---------- DATA PROVIDED

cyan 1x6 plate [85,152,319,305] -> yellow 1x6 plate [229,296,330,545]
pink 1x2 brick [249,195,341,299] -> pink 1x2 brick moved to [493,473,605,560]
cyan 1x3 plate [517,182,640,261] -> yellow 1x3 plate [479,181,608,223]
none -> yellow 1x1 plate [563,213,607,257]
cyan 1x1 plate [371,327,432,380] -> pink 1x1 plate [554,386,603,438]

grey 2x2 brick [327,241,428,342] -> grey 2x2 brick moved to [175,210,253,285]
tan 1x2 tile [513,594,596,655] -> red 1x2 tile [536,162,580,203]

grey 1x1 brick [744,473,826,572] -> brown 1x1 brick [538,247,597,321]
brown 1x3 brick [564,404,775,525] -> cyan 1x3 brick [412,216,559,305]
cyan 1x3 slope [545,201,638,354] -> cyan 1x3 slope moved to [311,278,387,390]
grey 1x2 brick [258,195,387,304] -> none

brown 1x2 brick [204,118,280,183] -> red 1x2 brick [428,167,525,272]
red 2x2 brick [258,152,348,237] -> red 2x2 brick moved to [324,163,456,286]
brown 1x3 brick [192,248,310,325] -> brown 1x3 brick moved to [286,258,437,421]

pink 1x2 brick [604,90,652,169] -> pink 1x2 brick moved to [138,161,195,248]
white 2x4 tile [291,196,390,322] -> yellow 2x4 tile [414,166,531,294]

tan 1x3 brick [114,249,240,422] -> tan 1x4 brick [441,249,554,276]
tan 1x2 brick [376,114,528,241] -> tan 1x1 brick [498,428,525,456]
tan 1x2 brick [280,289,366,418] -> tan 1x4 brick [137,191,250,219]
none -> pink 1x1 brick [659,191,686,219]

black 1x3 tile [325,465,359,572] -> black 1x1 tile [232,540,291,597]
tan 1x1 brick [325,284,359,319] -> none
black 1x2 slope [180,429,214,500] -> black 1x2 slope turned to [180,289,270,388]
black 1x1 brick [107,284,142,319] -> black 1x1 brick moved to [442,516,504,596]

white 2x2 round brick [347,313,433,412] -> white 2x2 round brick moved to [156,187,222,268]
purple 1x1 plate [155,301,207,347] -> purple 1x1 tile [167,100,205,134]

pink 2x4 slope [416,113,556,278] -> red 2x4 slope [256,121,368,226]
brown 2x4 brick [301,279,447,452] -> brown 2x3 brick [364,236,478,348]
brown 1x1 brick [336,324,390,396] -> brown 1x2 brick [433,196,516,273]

--------------------

-- WHAT YOU HAVE TO DO --
Lines that contain the word "tile": how many are there in the data? Give the number and nothing else.

-- TASK ANSWER --
4